- WHAT IS NEEDED: Word for word, and with pictures excluded, copy out all the records that follow.

- Modification records:
=== Section Start ===
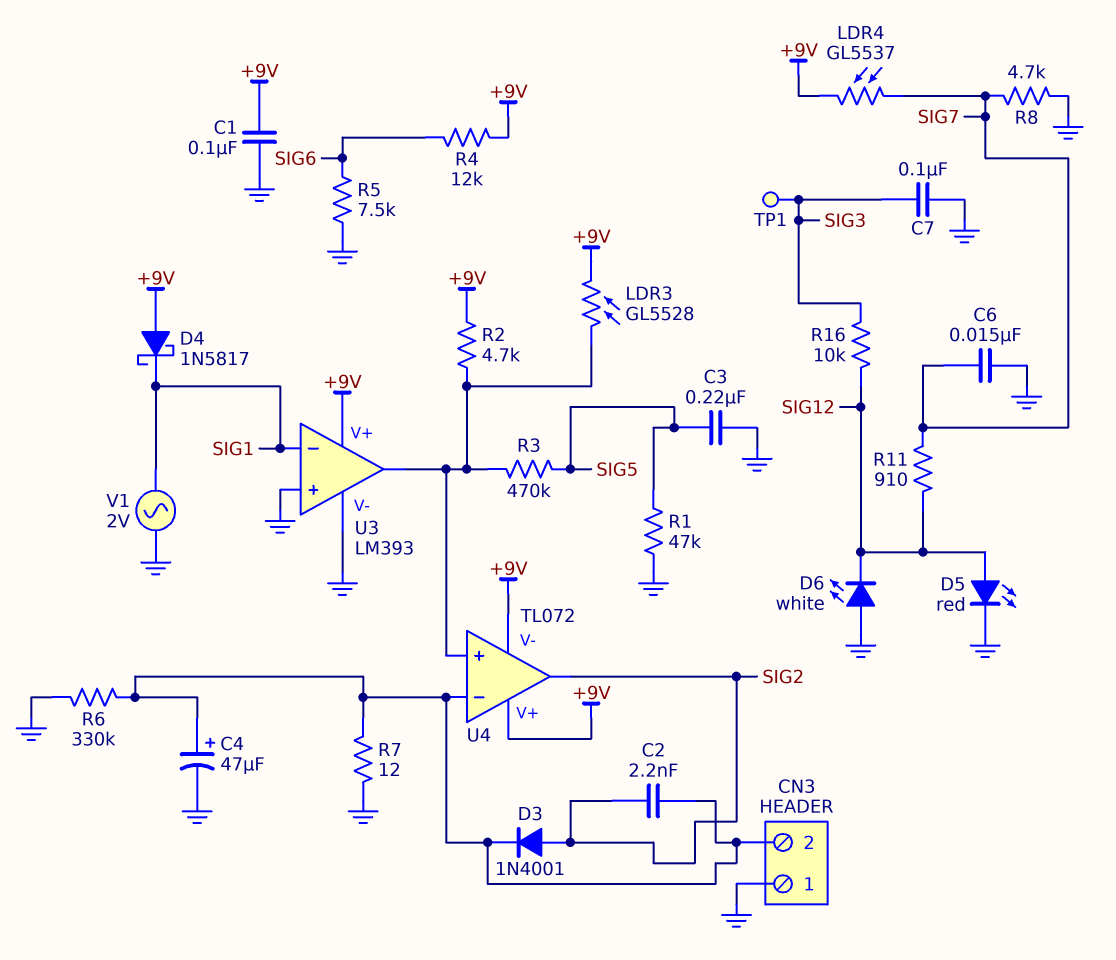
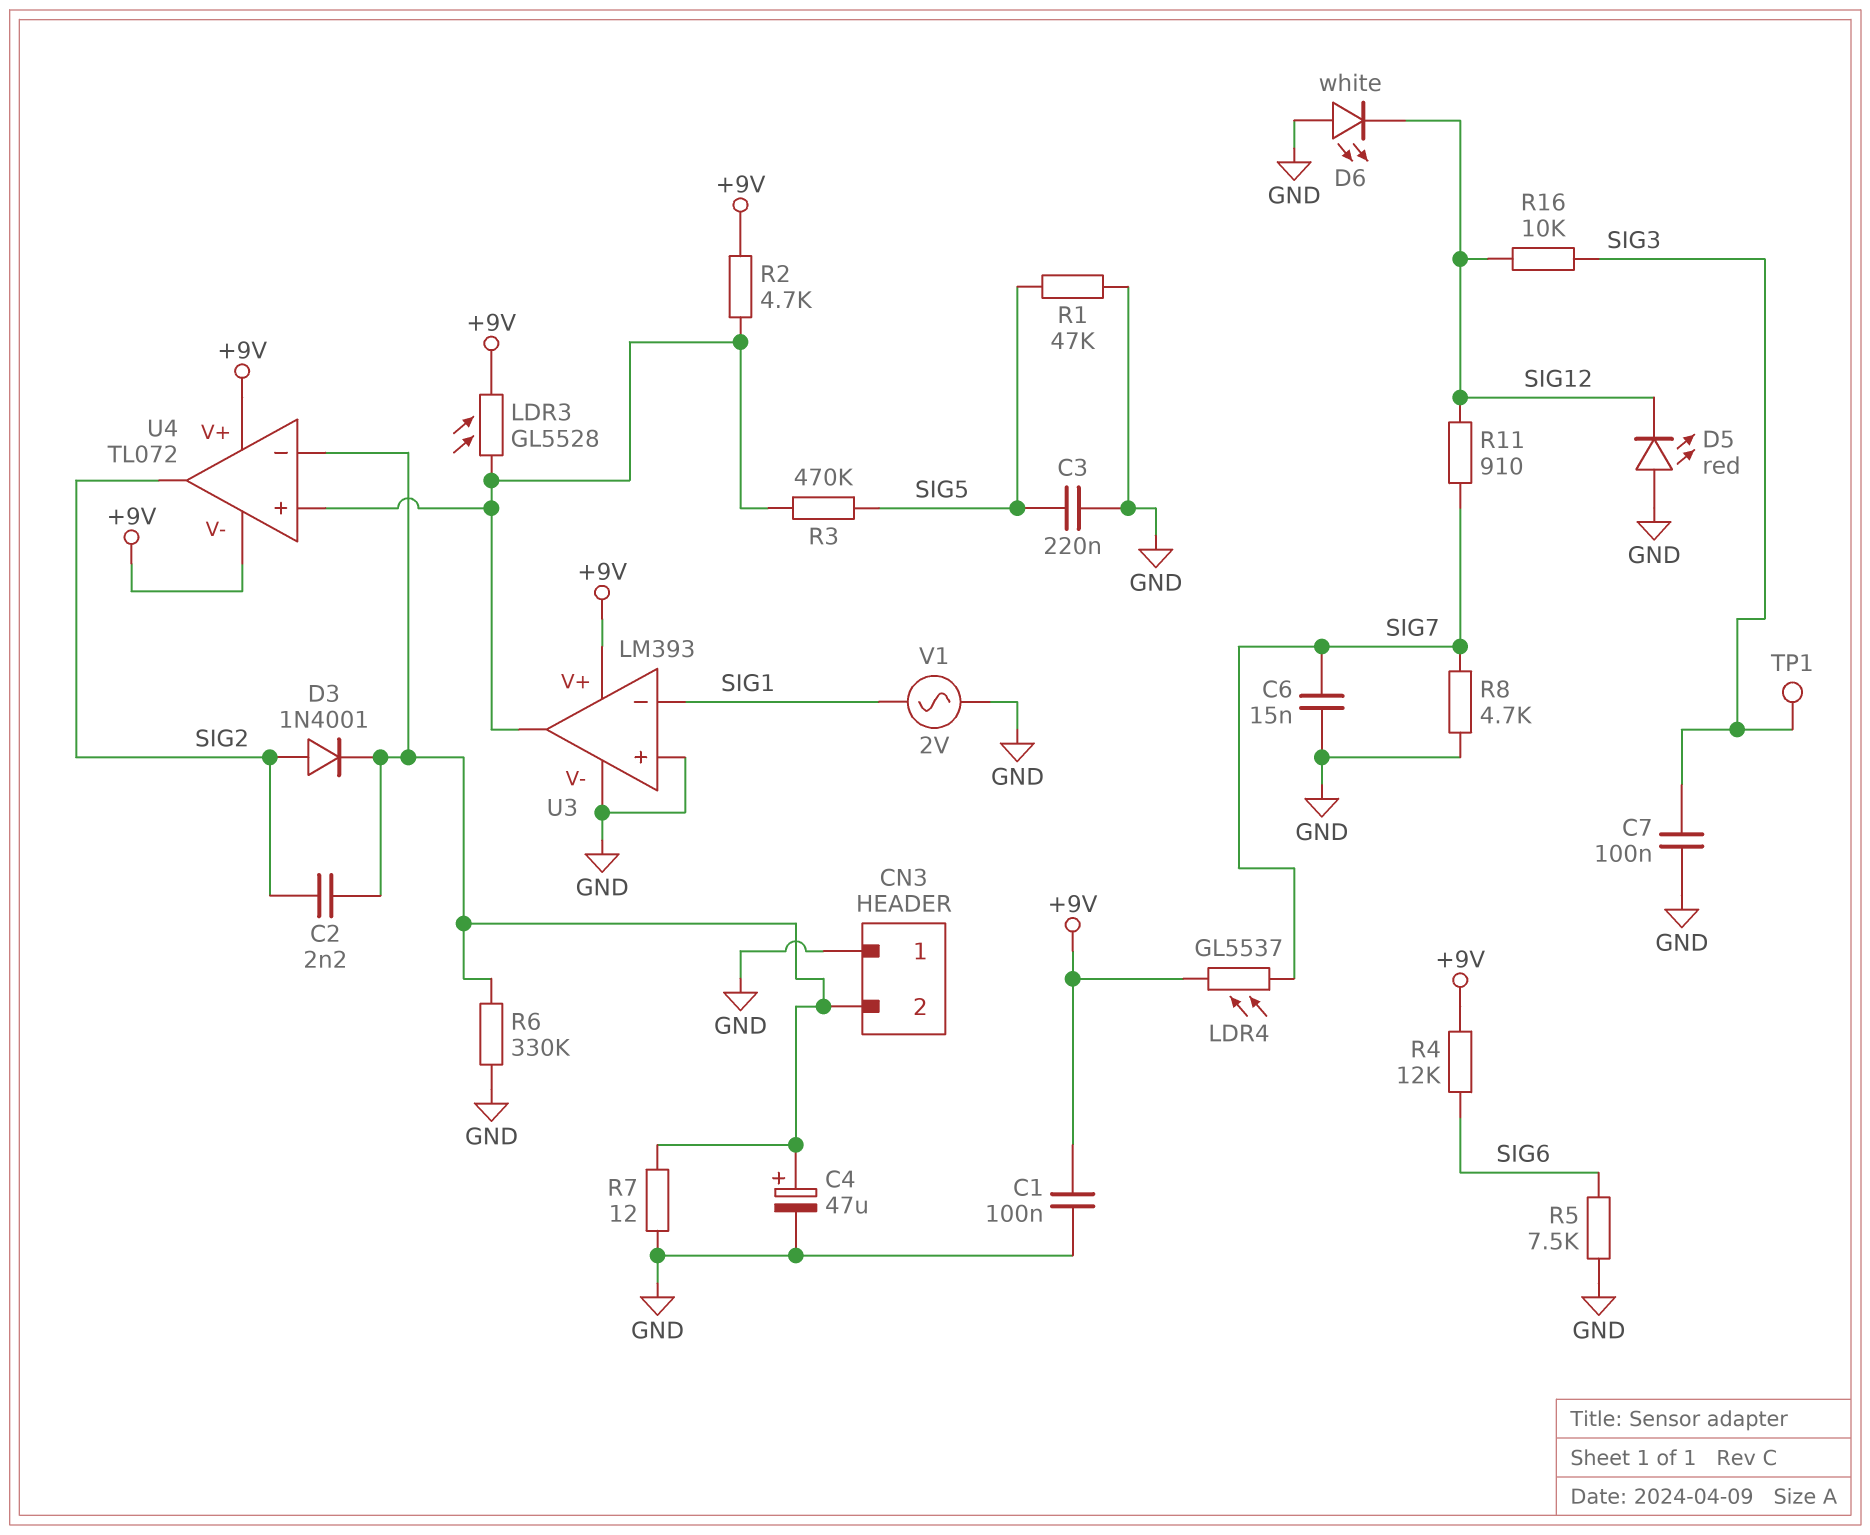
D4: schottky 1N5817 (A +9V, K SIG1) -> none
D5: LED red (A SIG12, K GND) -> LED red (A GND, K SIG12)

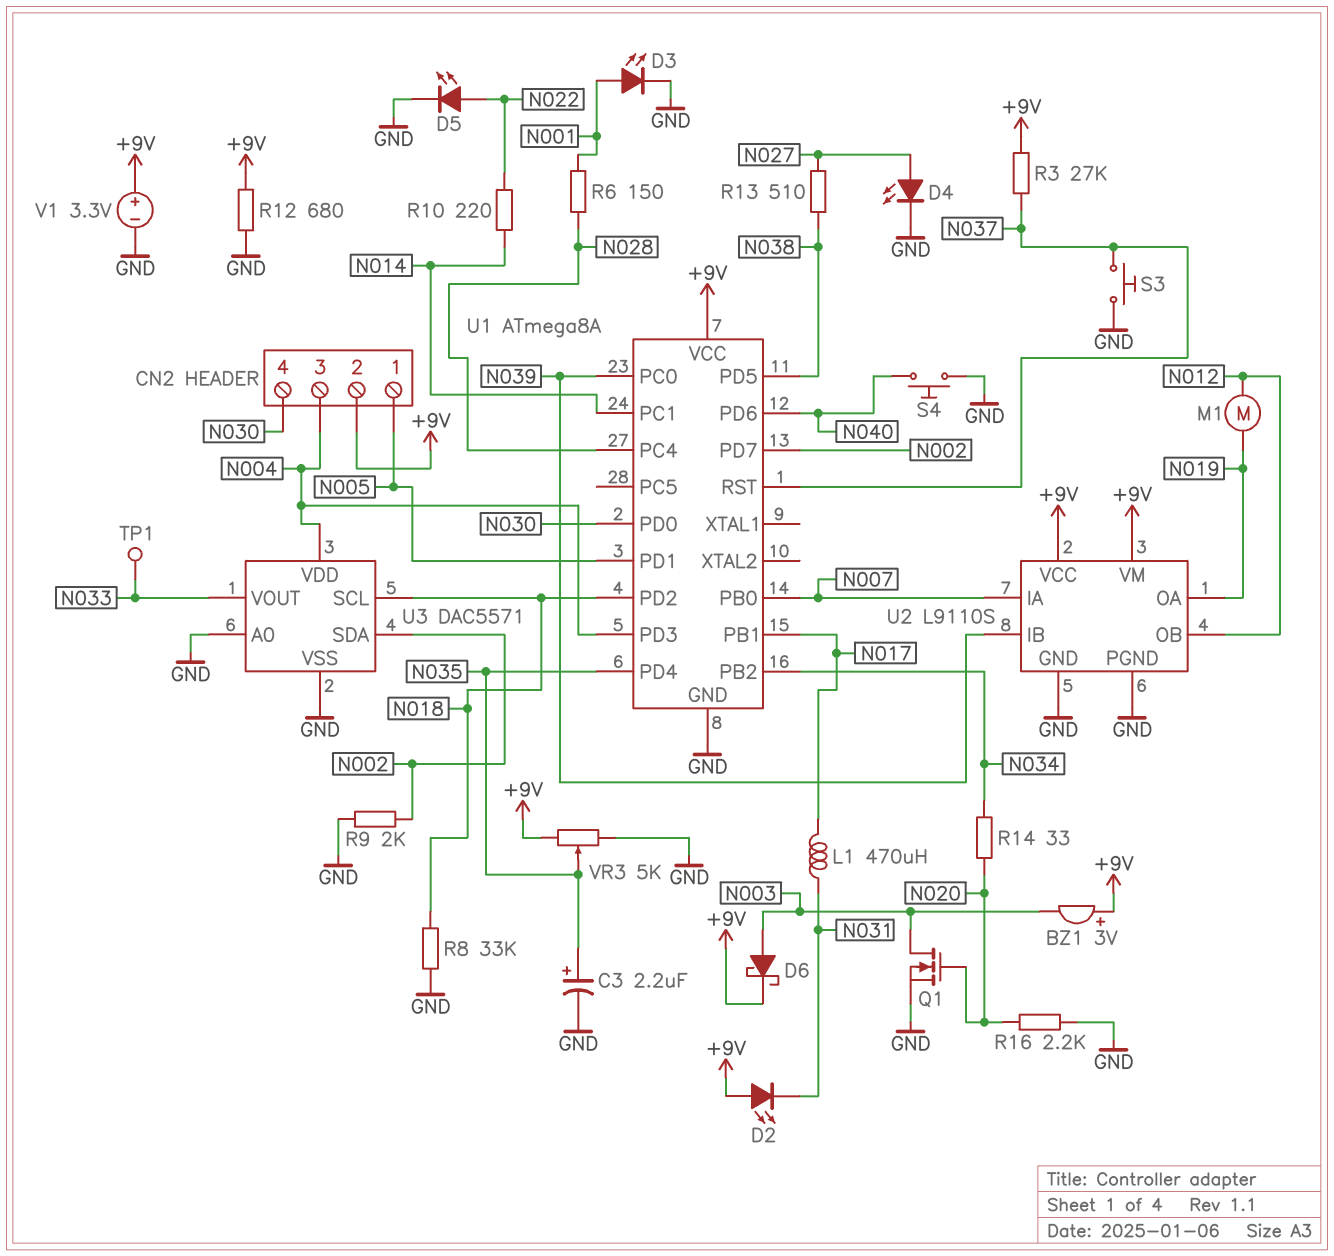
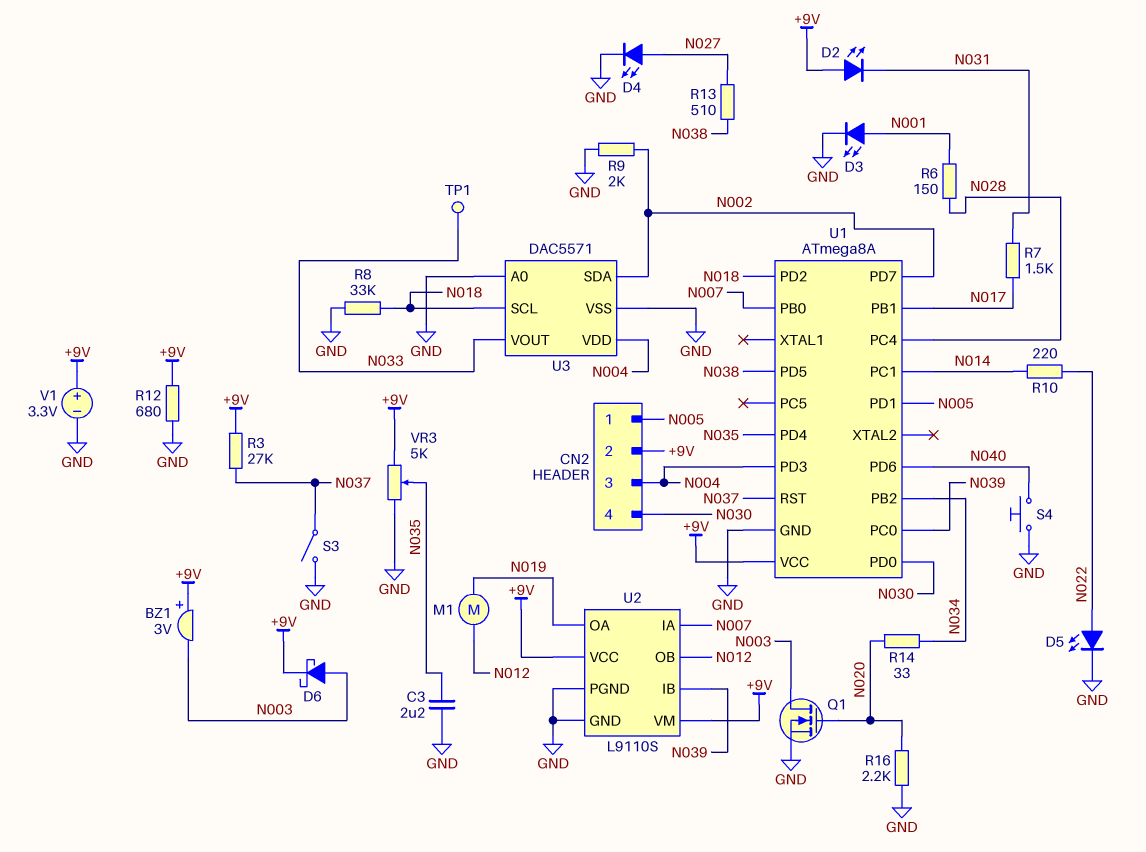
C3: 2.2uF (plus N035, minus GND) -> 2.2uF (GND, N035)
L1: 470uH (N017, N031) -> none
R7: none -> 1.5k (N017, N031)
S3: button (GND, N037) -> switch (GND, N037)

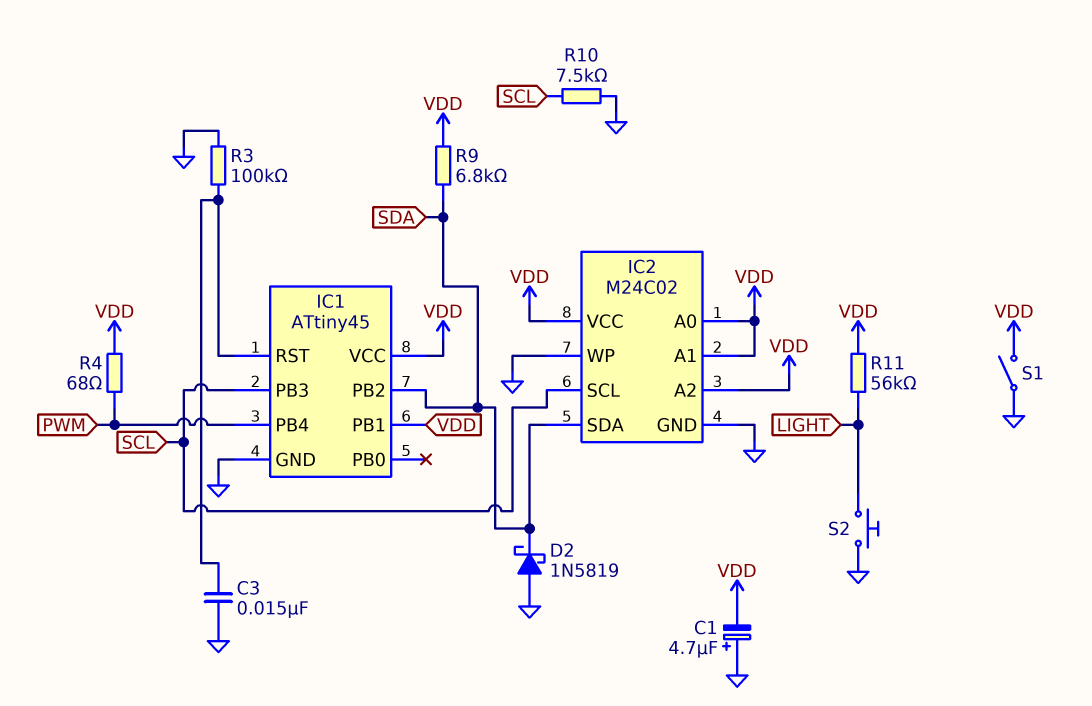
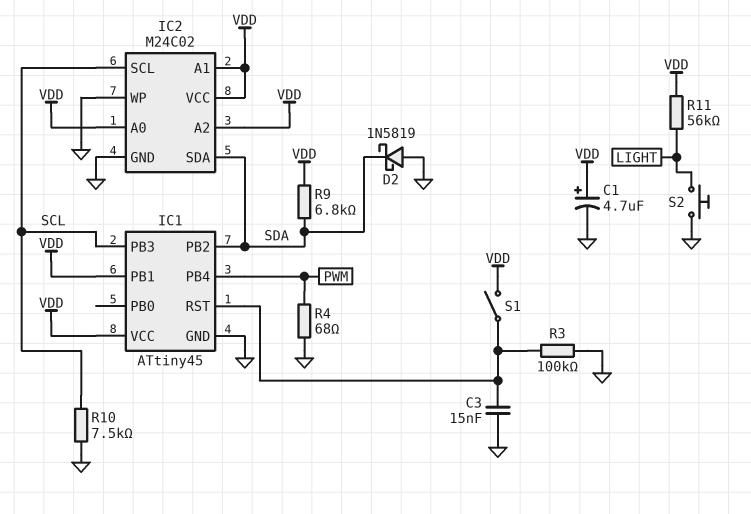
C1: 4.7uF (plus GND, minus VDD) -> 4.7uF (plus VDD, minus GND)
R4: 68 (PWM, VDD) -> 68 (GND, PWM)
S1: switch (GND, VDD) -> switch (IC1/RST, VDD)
=== Section End ===
- OUTPUT FOR THIS TASK:
D4: schottky 1N5817 (A +9V, K SIG1) -> none
D5: LED red (A SIG12, K GND) -> LED red (A GND, K SIG12)

C3: 2.2uF (plus N035, minus GND) -> 2.2uF (GND, N035)
L1: 470uH (N017, N031) -> none
R7: none -> 1.5k (N017, N031)
S3: button (GND, N037) -> switch (GND, N037)

C1: 4.7uF (plus GND, minus VDD) -> 4.7uF (plus VDD, minus GND)
R4: 68 (PWM, VDD) -> 68 (GND, PWM)
S1: switch (GND, VDD) -> switch (IC1/RST, VDD)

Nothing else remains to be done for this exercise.